**WHAT THE TASK ASKS**
Below is a listing; reproduce exactly its lines from the one containing "IR3 pin OUT: A0 -> TX" to its last line, both ends kept, and no other lines.

**INPUT DATA**
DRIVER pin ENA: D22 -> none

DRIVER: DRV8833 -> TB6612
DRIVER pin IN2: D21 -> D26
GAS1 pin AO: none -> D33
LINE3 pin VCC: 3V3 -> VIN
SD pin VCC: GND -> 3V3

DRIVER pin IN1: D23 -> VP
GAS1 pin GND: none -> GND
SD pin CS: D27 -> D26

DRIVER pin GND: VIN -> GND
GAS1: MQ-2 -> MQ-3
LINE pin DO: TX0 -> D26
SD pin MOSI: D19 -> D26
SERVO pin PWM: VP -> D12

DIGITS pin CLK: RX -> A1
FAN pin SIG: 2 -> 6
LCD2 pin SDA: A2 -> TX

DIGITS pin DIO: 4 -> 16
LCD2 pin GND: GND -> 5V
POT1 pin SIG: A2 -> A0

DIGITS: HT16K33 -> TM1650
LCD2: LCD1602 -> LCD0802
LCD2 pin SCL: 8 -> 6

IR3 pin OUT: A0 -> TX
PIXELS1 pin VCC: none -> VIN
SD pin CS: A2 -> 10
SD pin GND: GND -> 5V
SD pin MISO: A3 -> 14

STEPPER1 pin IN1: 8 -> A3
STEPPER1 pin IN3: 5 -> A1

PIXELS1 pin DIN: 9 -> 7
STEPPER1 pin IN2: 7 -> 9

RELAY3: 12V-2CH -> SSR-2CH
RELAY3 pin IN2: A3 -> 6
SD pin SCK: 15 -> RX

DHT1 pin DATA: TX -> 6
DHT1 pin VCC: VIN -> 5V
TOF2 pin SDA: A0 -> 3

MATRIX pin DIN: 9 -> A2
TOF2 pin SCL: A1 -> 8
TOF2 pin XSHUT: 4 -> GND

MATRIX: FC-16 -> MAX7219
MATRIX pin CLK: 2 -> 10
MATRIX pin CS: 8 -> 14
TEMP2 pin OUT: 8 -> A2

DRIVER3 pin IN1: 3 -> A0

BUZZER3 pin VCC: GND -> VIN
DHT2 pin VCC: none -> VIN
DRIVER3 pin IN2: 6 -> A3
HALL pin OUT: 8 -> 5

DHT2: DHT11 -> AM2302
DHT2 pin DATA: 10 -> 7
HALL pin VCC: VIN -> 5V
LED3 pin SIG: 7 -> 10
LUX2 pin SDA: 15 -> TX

**TASK RESPONSE**
IR3 pin OUT: A0 -> TX
PIXELS1 pin VCC: none -> VIN
SD pin CS: A2 -> 10
SD pin GND: GND -> 5V
SD pin MISO: A3 -> 14

STEPPER1 pin IN1: 8 -> A3
STEPPER1 pin IN3: 5 -> A1

PIXELS1 pin DIN: 9 -> 7
STEPPER1 pin IN2: 7 -> 9

RELAY3: 12V-2CH -> SSR-2CH
RELAY3 pin IN2: A3 -> 6
SD pin SCK: 15 -> RX

DHT1 pin DATA: TX -> 6
DHT1 pin VCC: VIN -> 5V
TOF2 pin SDA: A0 -> 3

MATRIX pin DIN: 9 -> A2
TOF2 pin SCL: A1 -> 8
TOF2 pin XSHUT: 4 -> GND

MATRIX: FC-16 -> MAX7219
MATRIX pin CLK: 2 -> 10
MATRIX pin CS: 8 -> 14
TEMP2 pin OUT: 8 -> A2

DRIVER3 pin IN1: 3 -> A0

BUZZER3 pin VCC: GND -> VIN
DHT2 pin VCC: none -> VIN
DRIVER3 pin IN2: 6 -> A3
HALL pin OUT: 8 -> 5

DHT2: DHT11 -> AM2302
DHT2 pin DATA: 10 -> 7
HALL pin VCC: VIN -> 5V
LED3 pin SIG: 7 -> 10
LUX2 pin SDA: 15 -> TX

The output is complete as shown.